--- Task data ---

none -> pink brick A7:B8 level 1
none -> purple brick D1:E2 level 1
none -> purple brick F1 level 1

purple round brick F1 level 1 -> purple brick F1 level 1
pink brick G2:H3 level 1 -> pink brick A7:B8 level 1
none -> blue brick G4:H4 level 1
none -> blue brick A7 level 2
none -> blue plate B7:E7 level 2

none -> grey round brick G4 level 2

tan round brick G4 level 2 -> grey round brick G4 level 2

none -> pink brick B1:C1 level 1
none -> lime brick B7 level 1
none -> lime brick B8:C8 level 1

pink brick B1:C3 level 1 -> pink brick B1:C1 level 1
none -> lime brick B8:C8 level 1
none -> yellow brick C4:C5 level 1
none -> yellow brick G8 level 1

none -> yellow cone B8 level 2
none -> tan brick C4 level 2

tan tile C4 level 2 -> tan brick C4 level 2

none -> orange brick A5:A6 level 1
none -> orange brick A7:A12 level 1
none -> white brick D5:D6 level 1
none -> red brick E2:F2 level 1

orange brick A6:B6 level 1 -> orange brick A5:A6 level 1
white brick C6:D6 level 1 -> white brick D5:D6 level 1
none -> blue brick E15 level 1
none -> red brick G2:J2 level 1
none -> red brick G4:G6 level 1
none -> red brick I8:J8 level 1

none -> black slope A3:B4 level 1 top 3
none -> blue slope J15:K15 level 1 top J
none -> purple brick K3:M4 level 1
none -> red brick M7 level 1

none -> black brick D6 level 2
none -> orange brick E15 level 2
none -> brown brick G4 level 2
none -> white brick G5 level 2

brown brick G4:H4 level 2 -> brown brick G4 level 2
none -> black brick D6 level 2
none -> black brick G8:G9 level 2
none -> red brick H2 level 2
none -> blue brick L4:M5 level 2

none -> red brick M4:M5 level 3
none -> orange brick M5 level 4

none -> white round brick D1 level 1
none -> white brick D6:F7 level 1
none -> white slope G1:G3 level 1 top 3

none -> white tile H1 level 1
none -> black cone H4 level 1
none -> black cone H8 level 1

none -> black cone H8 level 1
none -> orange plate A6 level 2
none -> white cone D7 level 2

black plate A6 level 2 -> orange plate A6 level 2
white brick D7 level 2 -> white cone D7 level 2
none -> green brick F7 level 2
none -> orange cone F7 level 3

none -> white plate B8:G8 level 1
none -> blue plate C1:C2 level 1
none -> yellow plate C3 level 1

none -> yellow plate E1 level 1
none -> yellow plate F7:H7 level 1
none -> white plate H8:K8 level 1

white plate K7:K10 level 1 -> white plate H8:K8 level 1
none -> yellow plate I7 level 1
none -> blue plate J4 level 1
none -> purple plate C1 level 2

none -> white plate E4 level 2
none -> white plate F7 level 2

--- Exercise aim ---
Starting at the top of the listing above, repeat every line exactly until the line that contains "none -> blue plate B7:E7 level 2" has been repeated too.

--- Reply ---
none -> pink brick A7:B8 level 1
none -> purple brick D1:E2 level 1
none -> purple brick F1 level 1

purple round brick F1 level 1 -> purple brick F1 level 1
pink brick G2:H3 level 1 -> pink brick A7:B8 level 1
none -> blue brick G4:H4 level 1
none -> blue brick A7 level 2
none -> blue plate B7:E7 level 2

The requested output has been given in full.